[Scene image comparisons]

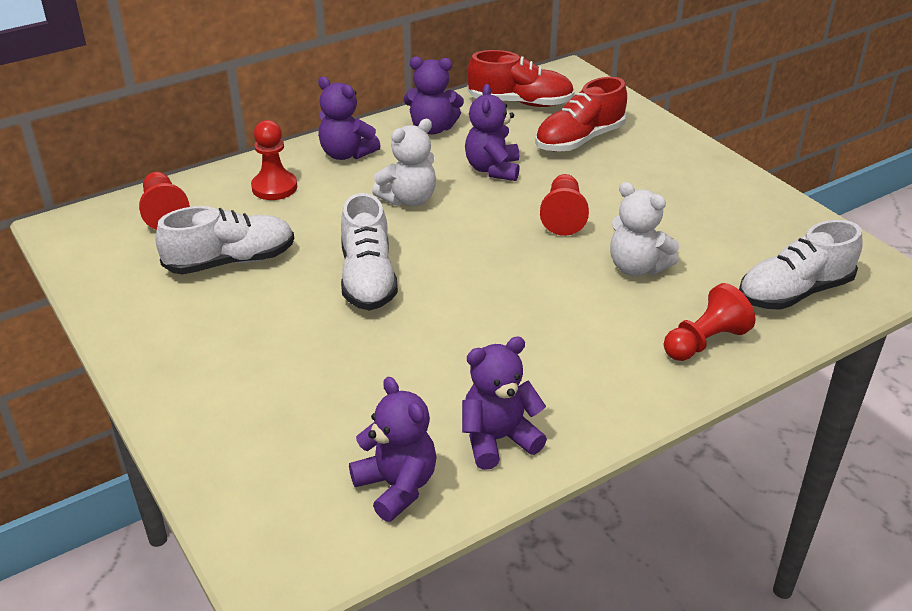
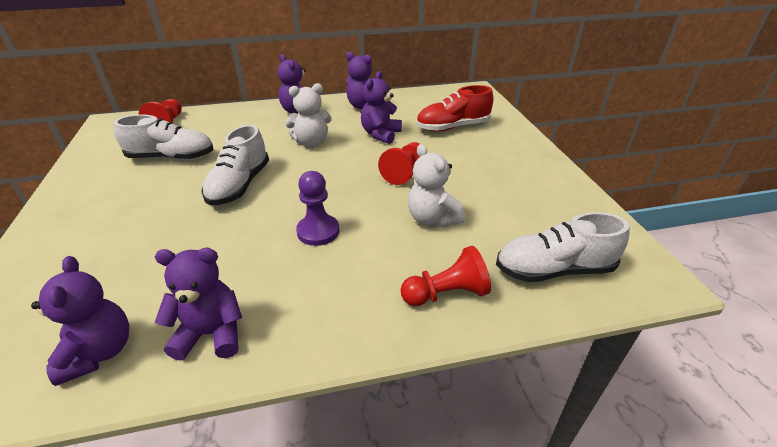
camera: 20 degrees right, 0 degrees up
(274, 187) = (240, 121): red pawn -> none
(519, 312) = (318, 231): none -> purple pawn
(520, 103) = (430, 100): red shoe -> none

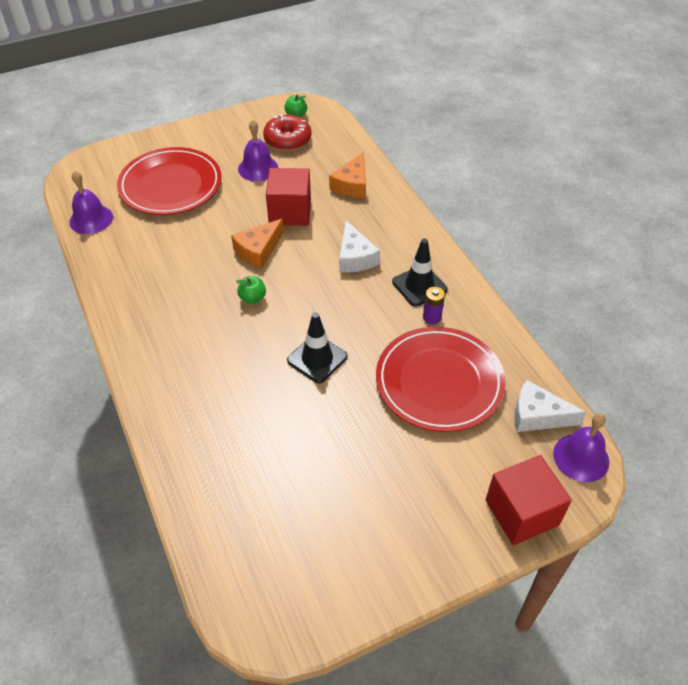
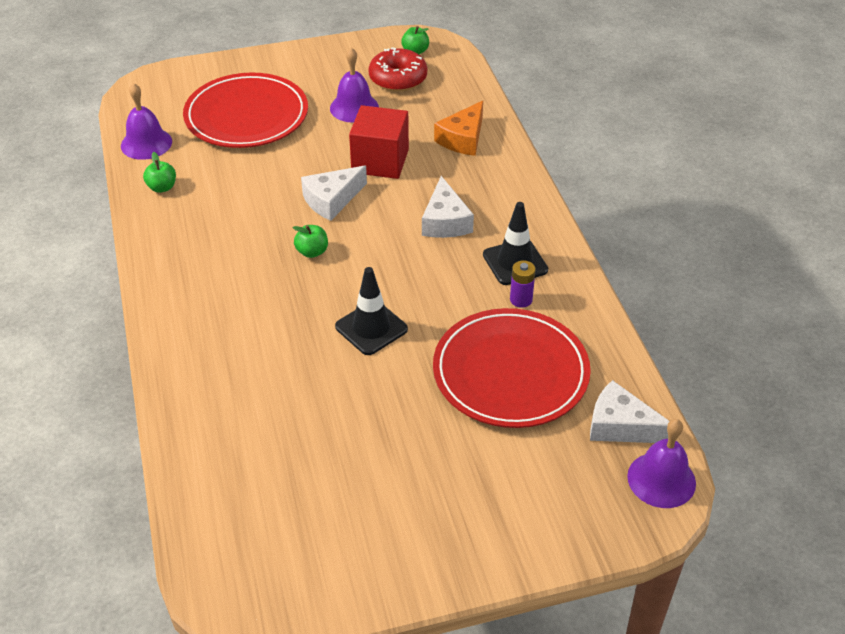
camera: 10 degrees right, 5 degrees down
(113, 257) = (162, 187): none -> green apple
(258, 250) = (332, 200): orange cheese -> white cheese
(521, 512) = (571, 529): red cube -> none

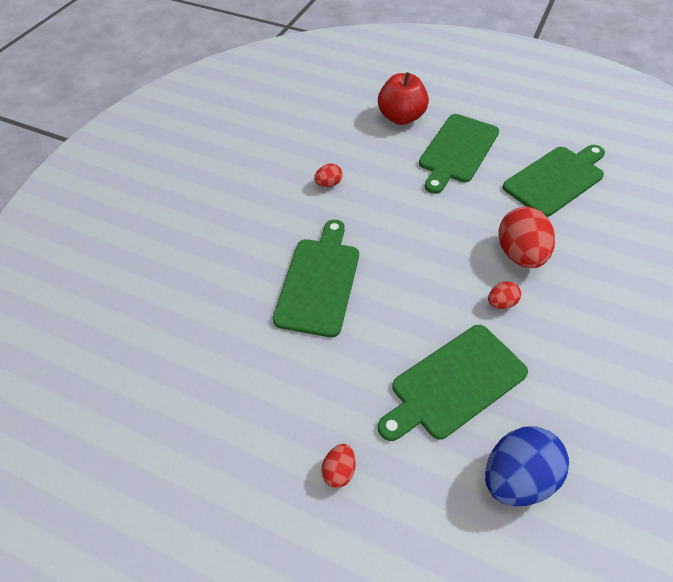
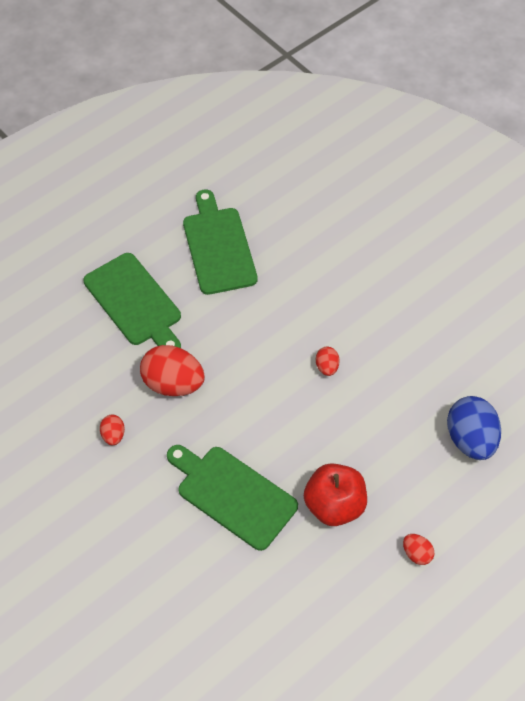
camera: 65 degrees left, 5 degrees up
(401, 117) = (55, 326): red apple -> red apple (334, 506)
(454, 383) = (382, 440): green cutting board -> none
(519, 255) = (286, 325): red egg -> red egg (173, 384)

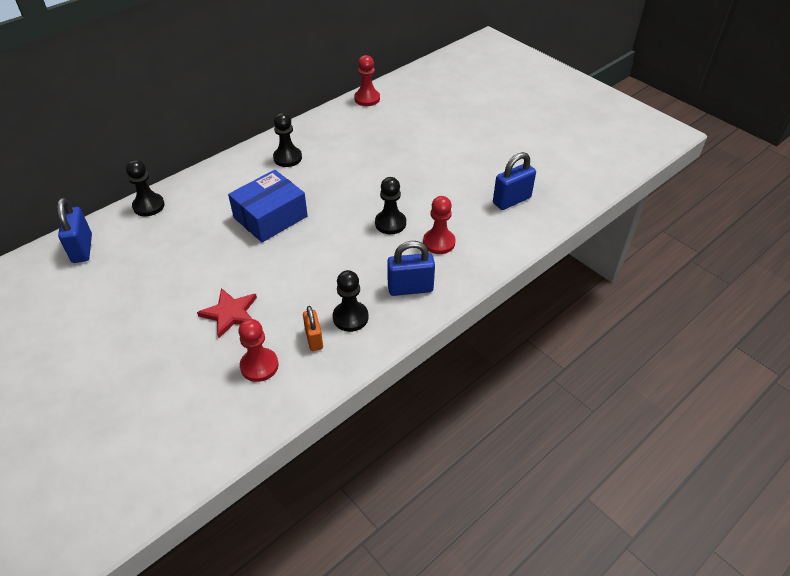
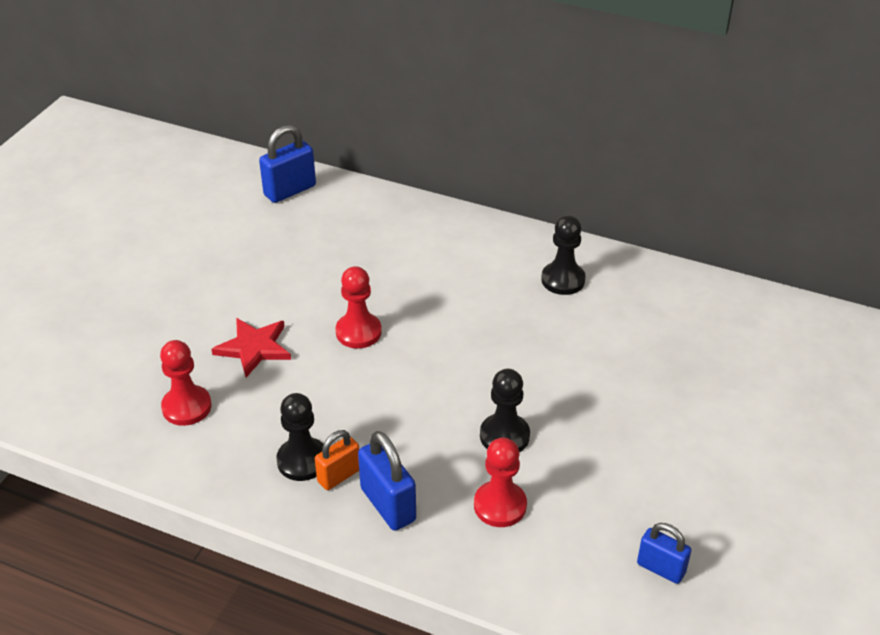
camera: 65 degrees right, 5 degrees down
(148, 206) = (387, 205): black pawn -> none
(270, 217) = (436, 313): blue box -> none
(314, 339) = (249, 439): orange padlock -> orange padlock (339, 476)
(367, 99) = (768, 305): red pawn -> red pawn (358, 332)
(511, 200) = (661, 568): blue padlock -> blue padlock, size x0.66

### Directions
Look above for the line containing "(270, 217) = (436, 313): blue box -> none". Return it and each line after it exactly, through the last line, and nothing more.

### Output
(270, 217) = (436, 313): blue box -> none
(314, 339) = (249, 439): orange padlock -> orange padlock (339, 476)
(367, 99) = (768, 305): red pawn -> red pawn (358, 332)
(511, 200) = (661, 568): blue padlock -> blue padlock, size x0.66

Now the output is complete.